# DATASET EXTRACT:
|---|

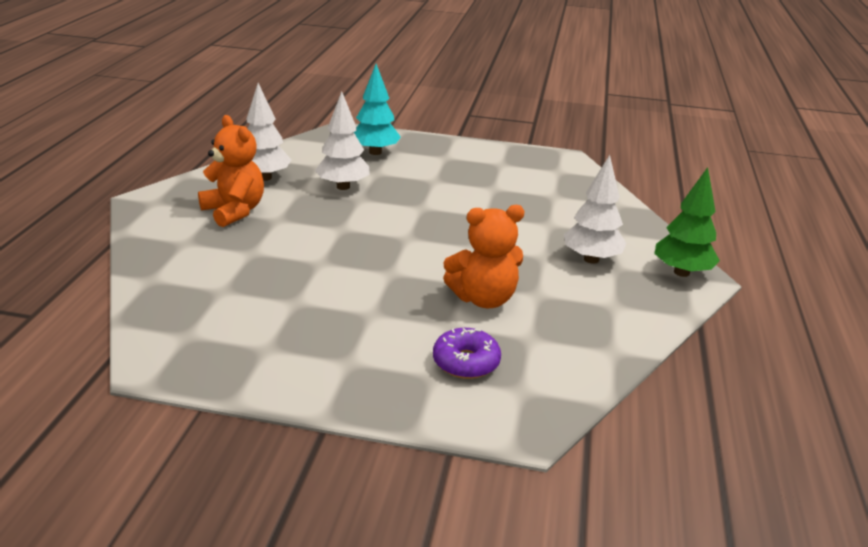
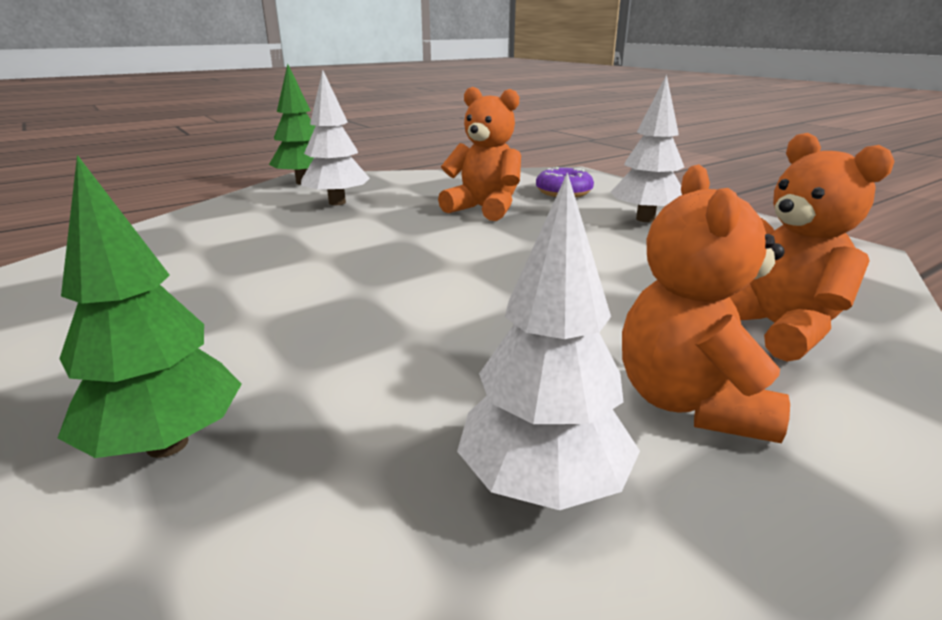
camera: 135 degrees left, 5 degrees down
(208, 258) = (775, 328): none -> orange teddy bear
(343, 187) = (408, 372): white tree -> white tree (645, 219)
(375, 152) = (167, 444): turquoise tree -> green tree

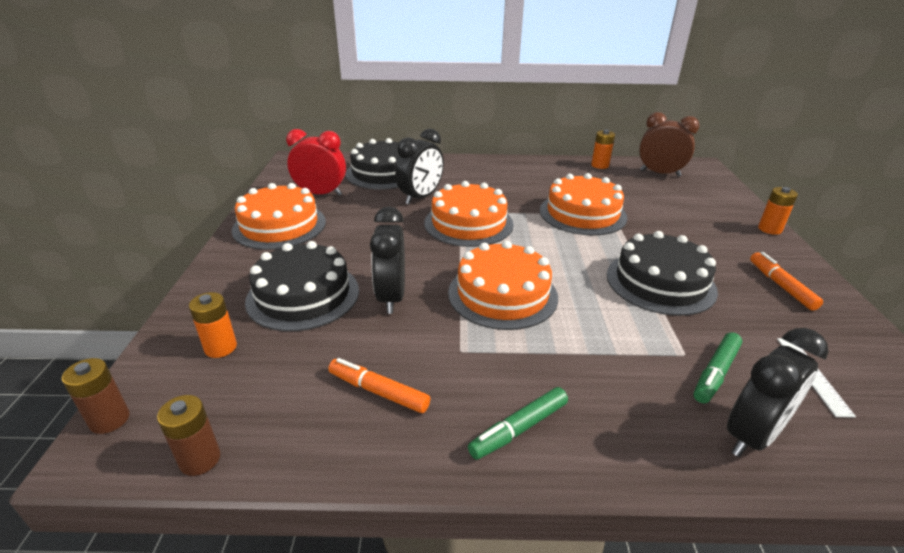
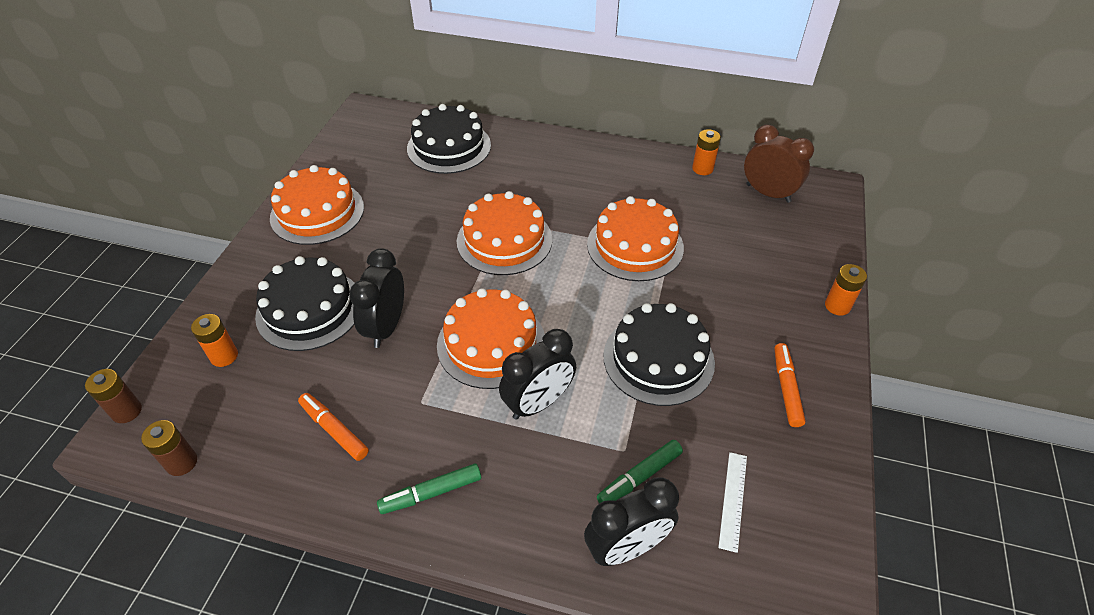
camera: 15 degrees right, 15 degrees up
(321, 194) = (372, 171): red clock -> none
(421, 197) = (472, 192): black clock -> black clock (538, 403)

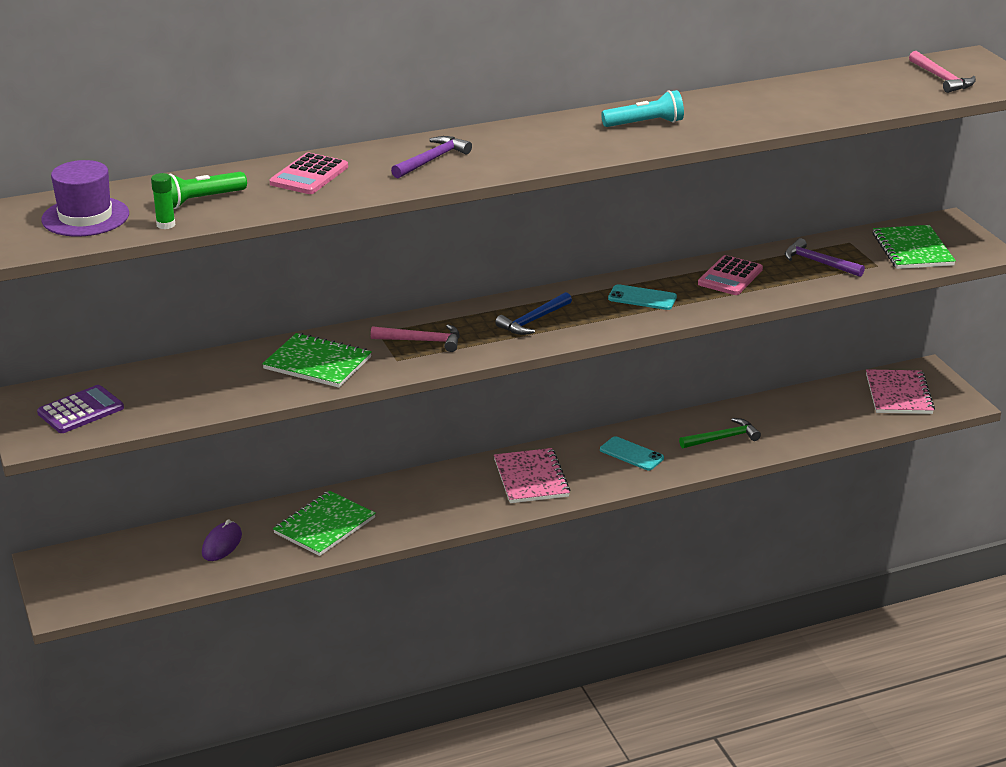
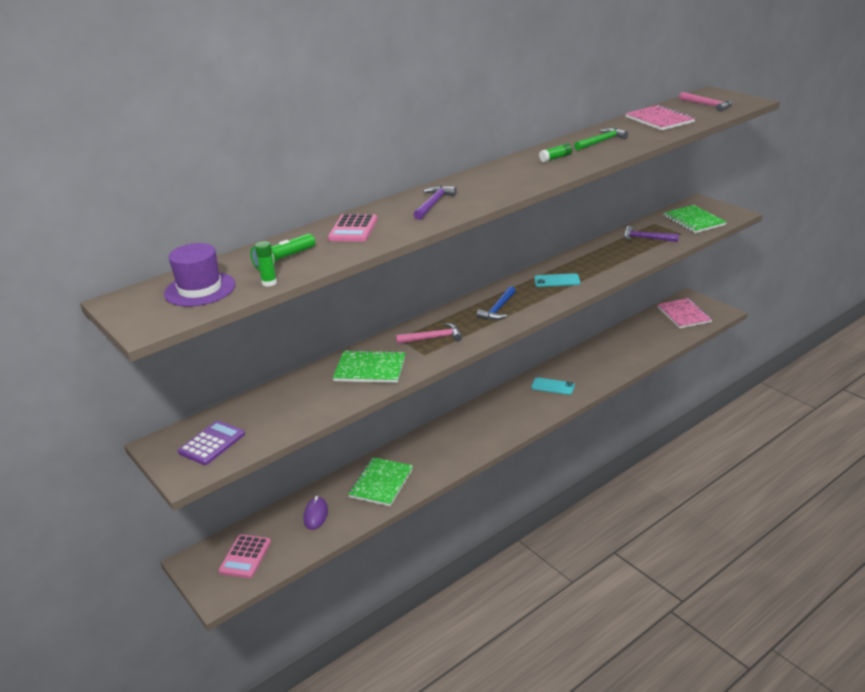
camera: 15 degrees left, 0 degrees up
(531, 478) = (500, 417): pink notebook -> pink notebook (659, 120)
(645, 123) = (555, 158): turquoise flashlight -> green glue stick
(722, 438) = (601, 364): green hammer -> green hammer (601, 141)
(730, 277) = (600, 257): pink calculator -> pink calculator (245, 557)

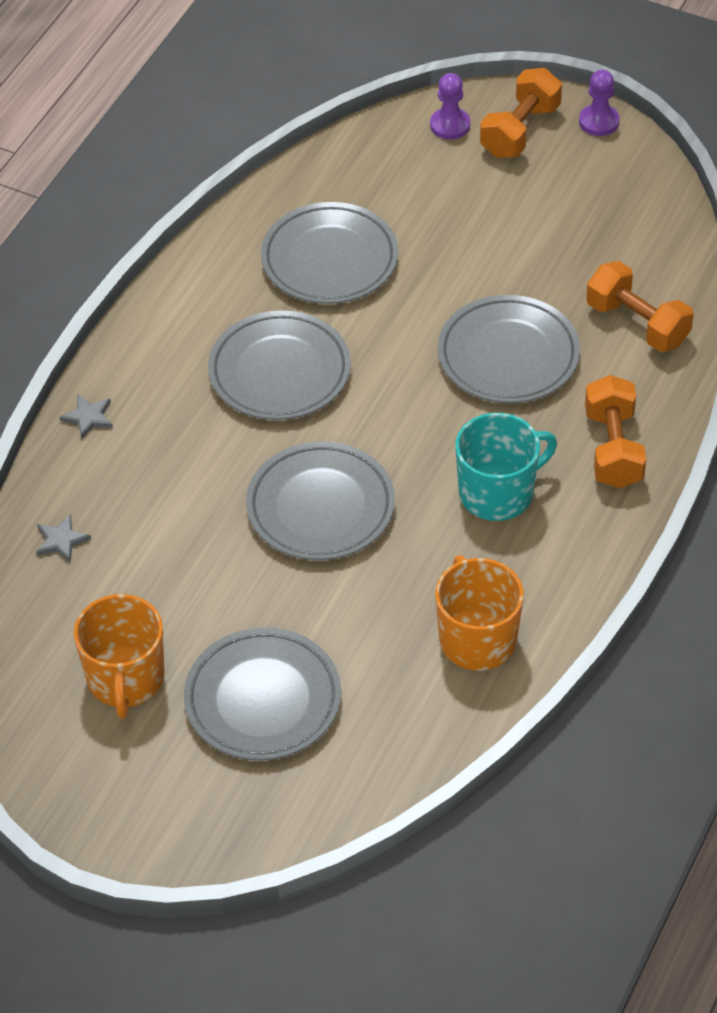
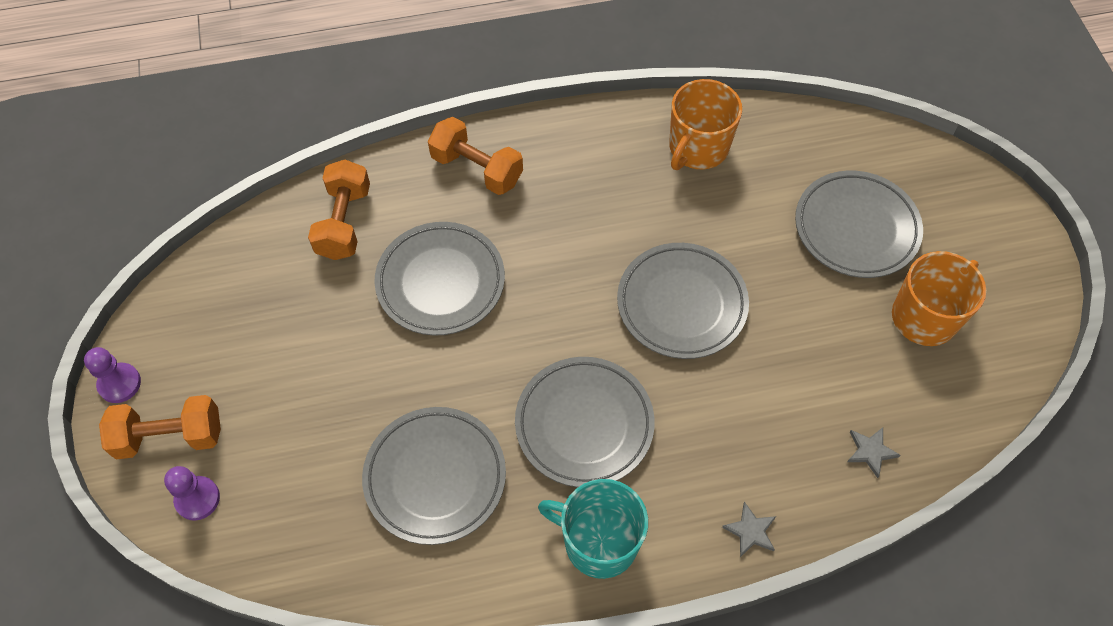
camera: 130 degrees left, 10 degrees up
(498, 492) = (572, 209): turquoise mug -> turquoise mug (598, 542)
(613, 449) = (477, 169): orange dumbbell -> orange dumbbell turned 75 degrees clockwise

|---|

# EXERCISE GOAL:
If a line of the material contains the word "pink", pick it out and copy it.

# SOLVED EXERCISE:
(531, 478) = (500, 417): pink notebook -> pink notebook (659, 120)
(730, 277) = (600, 257): pink calculator -> pink calculator (245, 557)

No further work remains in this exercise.